_Task statement:_
Copy out all of the data below word for word, leaving out the pictures.

_Task material:_
────────────────────────────────────────

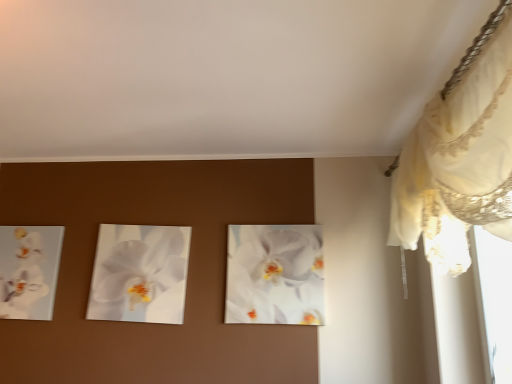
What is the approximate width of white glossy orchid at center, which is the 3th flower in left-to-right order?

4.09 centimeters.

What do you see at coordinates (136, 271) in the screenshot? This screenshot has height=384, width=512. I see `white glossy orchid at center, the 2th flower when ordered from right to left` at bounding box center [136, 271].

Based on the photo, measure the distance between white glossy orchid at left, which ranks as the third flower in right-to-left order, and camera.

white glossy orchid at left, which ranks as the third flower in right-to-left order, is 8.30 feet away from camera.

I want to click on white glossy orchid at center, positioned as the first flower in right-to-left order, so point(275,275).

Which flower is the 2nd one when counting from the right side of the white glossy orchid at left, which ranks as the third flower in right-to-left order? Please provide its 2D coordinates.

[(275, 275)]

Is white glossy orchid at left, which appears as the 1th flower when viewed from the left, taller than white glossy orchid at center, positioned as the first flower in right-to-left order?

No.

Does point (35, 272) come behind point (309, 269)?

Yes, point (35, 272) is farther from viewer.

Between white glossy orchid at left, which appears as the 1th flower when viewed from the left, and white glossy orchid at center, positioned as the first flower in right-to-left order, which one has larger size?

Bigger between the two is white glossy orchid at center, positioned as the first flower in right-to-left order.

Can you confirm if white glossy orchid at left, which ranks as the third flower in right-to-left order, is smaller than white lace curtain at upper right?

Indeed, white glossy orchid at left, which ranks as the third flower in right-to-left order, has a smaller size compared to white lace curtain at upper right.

────────────────────────────────────────

_Response:_
What is the approximate width of white glossy orchid at center, which is the 3th flower in left-to-right order?

4.09 centimeters.

What do you see at coordinates (136, 271) in the screenshot? This screenshot has height=384, width=512. I see `white glossy orchid at center, the 2th flower when ordered from right to left` at bounding box center [136, 271].

Based on the photo, measure the distance between white glossy orchid at left, which ranks as the third flower in right-to-left order, and camera.

white glossy orchid at left, which ranks as the third flower in right-to-left order, is 8.30 feet away from camera.

I want to click on white glossy orchid at center, positioned as the first flower in right-to-left order, so point(275,275).

Which flower is the 2nd one when counting from the right side of the white glossy orchid at left, which ranks as the third flower in right-to-left order? Please provide its 2D coordinates.

[(275, 275)]

Is white glossy orchid at left, which appears as the 1th flower when viewed from the left, taller than white glossy orchid at center, positioned as the first flower in right-to-left order?

No.

Does point (35, 272) come behind point (309, 269)?

Yes, point (35, 272) is farther from viewer.

Between white glossy orchid at left, which appears as the 1th flower when viewed from the left, and white glossy orchid at center, positioned as the first flower in right-to-left order, which one has larger size?

Bigger between the two is white glossy orchid at center, positioned as the first flower in right-to-left order.

Can you confirm if white glossy orchid at left, which ranks as the third flower in right-to-left order, is smaller than white lace curtain at upper right?

Indeed, white glossy orchid at left, which ranks as the third flower in right-to-left order, has a smaller size compared to white lace curtain at upper right.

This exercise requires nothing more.